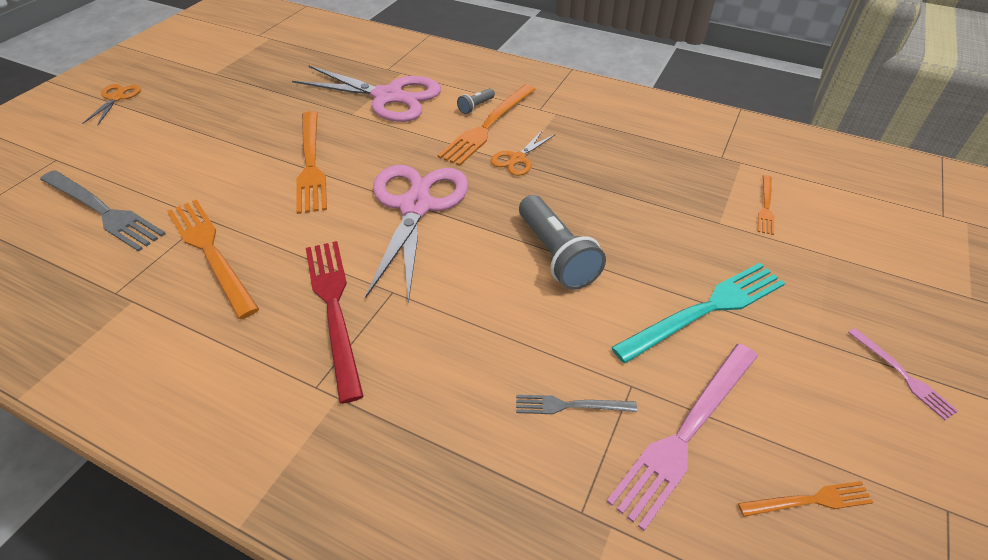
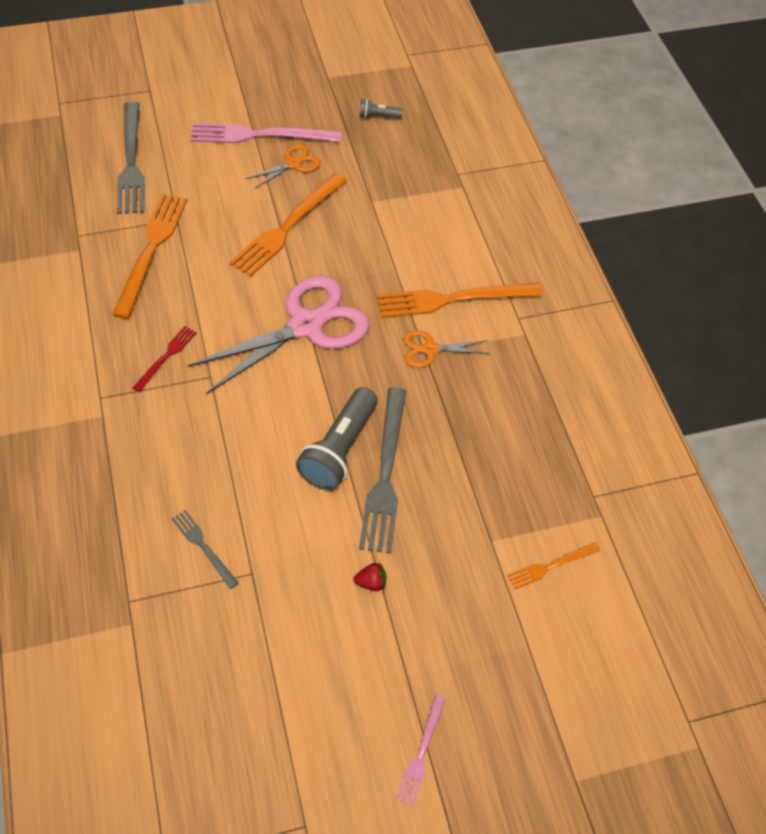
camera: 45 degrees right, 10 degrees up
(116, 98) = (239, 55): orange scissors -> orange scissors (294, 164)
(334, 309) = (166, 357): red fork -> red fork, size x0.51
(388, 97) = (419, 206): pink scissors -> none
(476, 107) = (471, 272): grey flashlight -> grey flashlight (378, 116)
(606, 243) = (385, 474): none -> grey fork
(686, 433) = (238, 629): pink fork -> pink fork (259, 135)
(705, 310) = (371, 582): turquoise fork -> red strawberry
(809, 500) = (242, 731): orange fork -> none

--

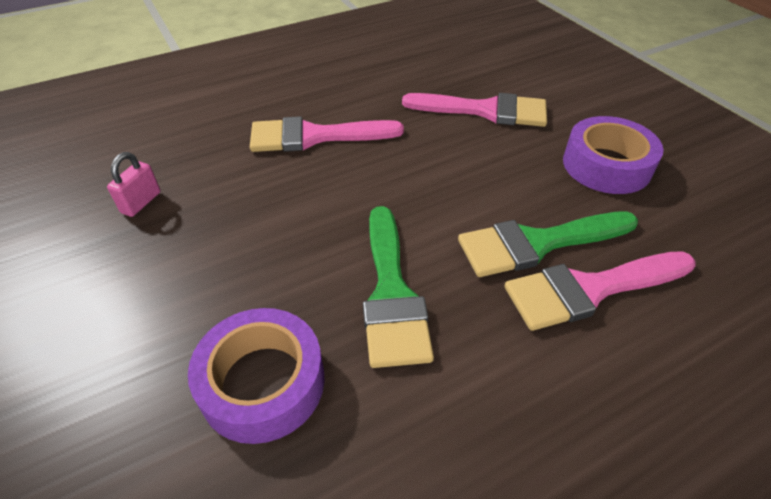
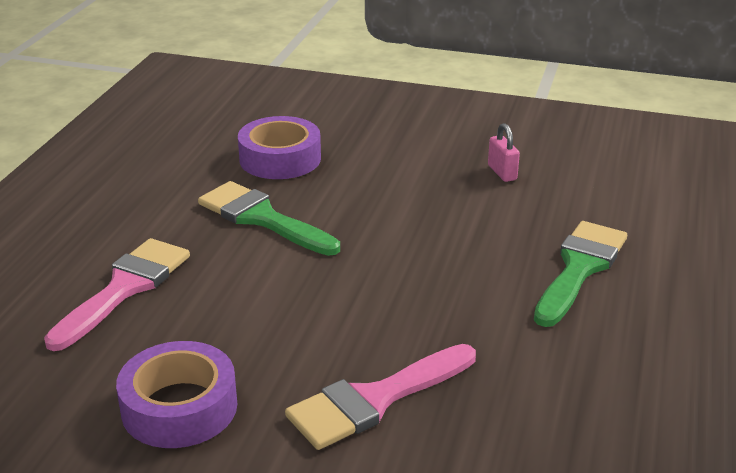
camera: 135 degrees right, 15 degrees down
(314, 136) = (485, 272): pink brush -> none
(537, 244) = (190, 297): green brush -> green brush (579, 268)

TASK OBJECTIVE:
Taking the entries above, write out exactly each line from the one holding "(606, 243) = (385, 474): none -> grey fork" to the one holding "(809, 500) = (242, 731): orange fork -> none", both included, and stop there.

RESPONSE TO THE EXERCISE:
(606, 243) = (385, 474): none -> grey fork
(686, 433) = (238, 629): pink fork -> pink fork (259, 135)
(705, 310) = (371, 582): turquoise fork -> red strawberry
(809, 500) = (242, 731): orange fork -> none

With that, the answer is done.